Excerpted records Block Start

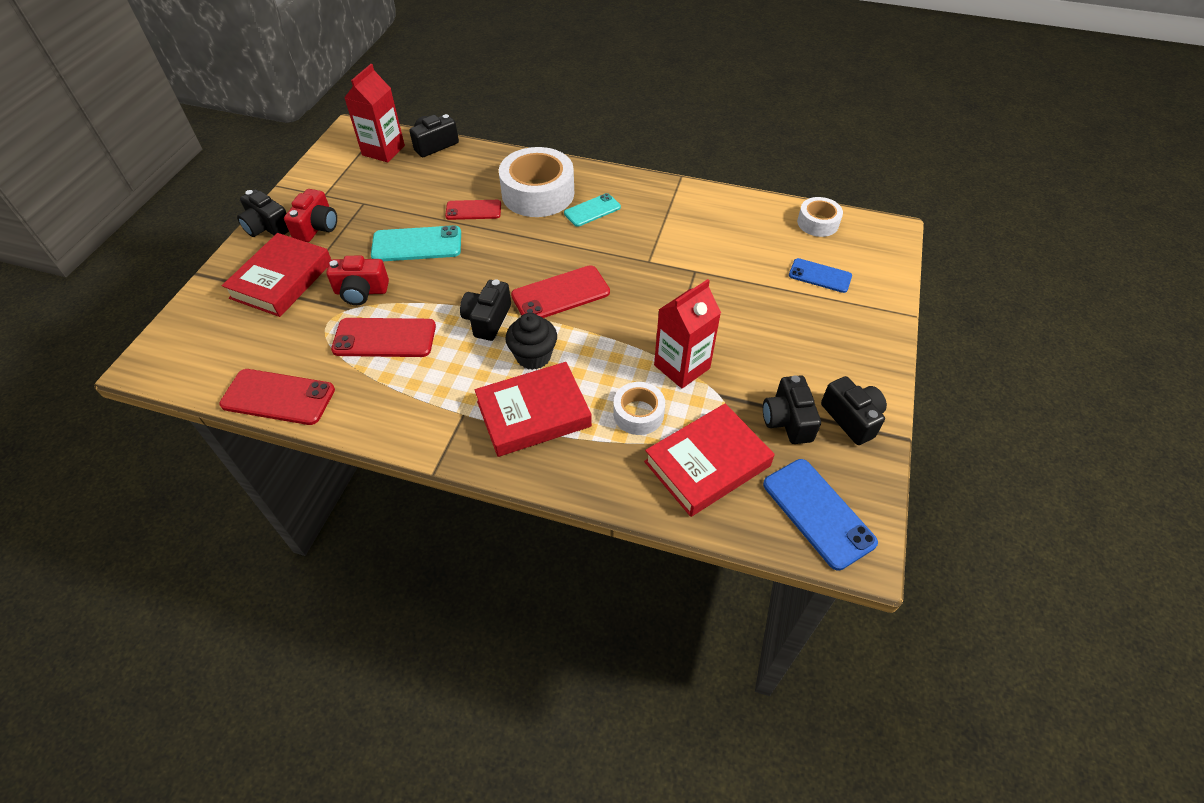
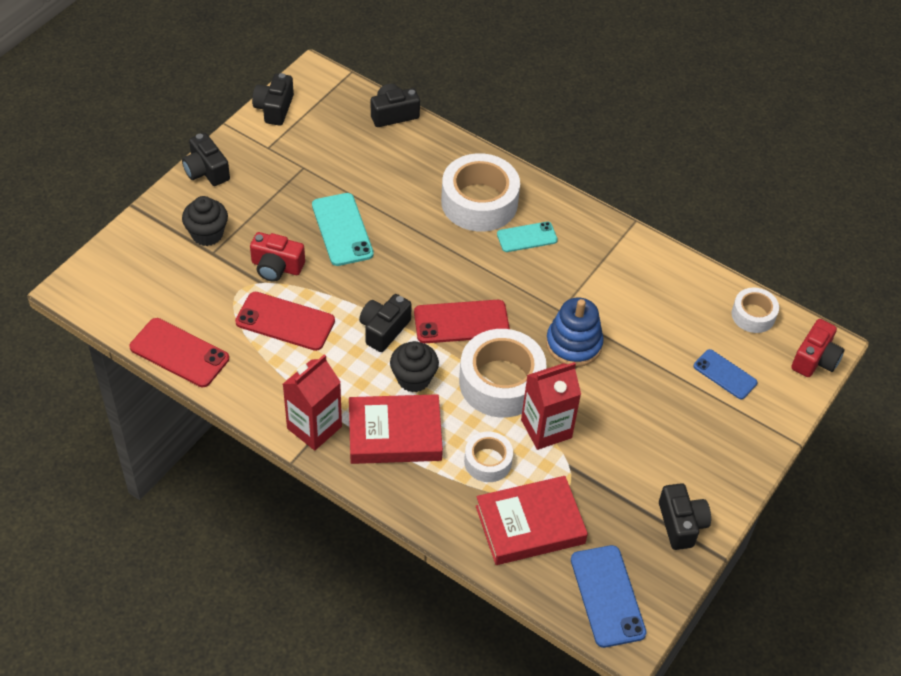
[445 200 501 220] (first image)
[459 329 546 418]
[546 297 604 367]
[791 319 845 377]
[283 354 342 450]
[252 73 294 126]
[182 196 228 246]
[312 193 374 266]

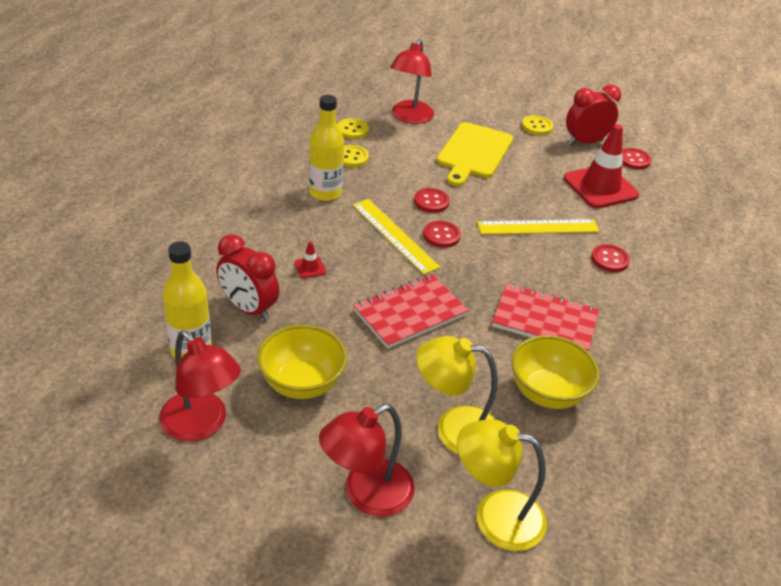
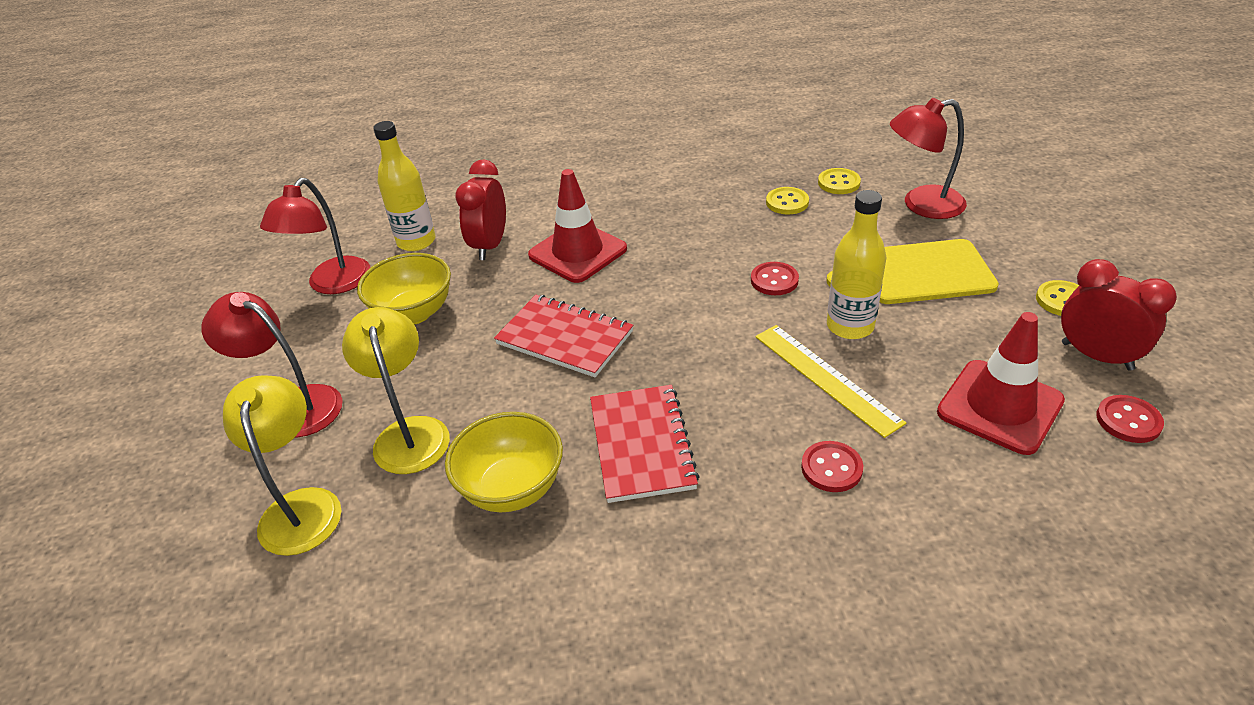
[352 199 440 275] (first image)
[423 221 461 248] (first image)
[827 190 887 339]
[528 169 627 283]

Excerpted records Block End

### What is expected
Give the data again exactly as written, with no pictures included.

### Solution to this problem
[445 200 501 220] (first image)
[459 329 546 418]
[546 297 604 367]
[791 319 845 377]
[283 354 342 450]
[252 73 294 126]
[182 196 228 246]
[312 193 374 266]

[352 199 440 275] (first image)
[423 221 461 248] (first image)
[827 190 887 339]
[528 169 627 283]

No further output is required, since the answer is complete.